● **Supplied material**

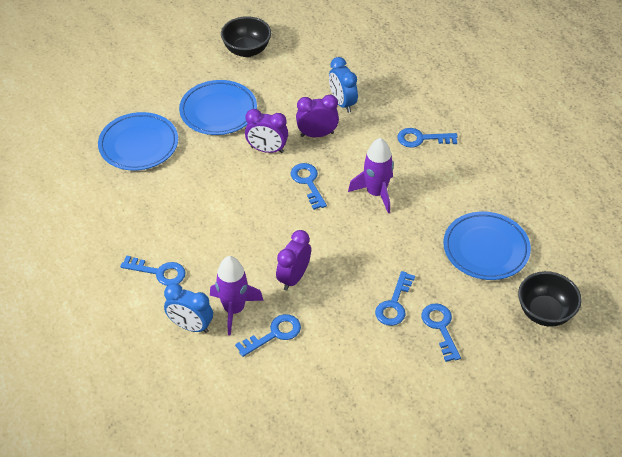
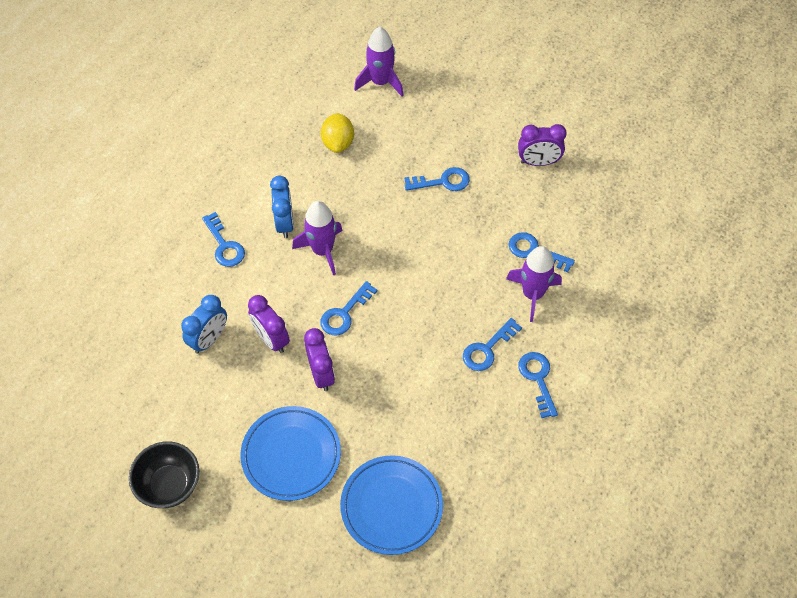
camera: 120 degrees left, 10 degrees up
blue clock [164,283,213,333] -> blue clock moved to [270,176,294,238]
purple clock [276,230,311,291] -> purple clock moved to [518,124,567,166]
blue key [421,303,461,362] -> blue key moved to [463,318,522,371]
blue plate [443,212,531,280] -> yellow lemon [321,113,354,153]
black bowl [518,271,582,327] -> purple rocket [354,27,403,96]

● **Exercise goal**
Note down each line above where the word "blue" occurs.

● **Answer section**
blue clock [164,283,213,333] -> blue clock moved to [270,176,294,238]
blue key [421,303,461,362] -> blue key moved to [463,318,522,371]
blue plate [443,212,531,280] -> yellow lemon [321,113,354,153]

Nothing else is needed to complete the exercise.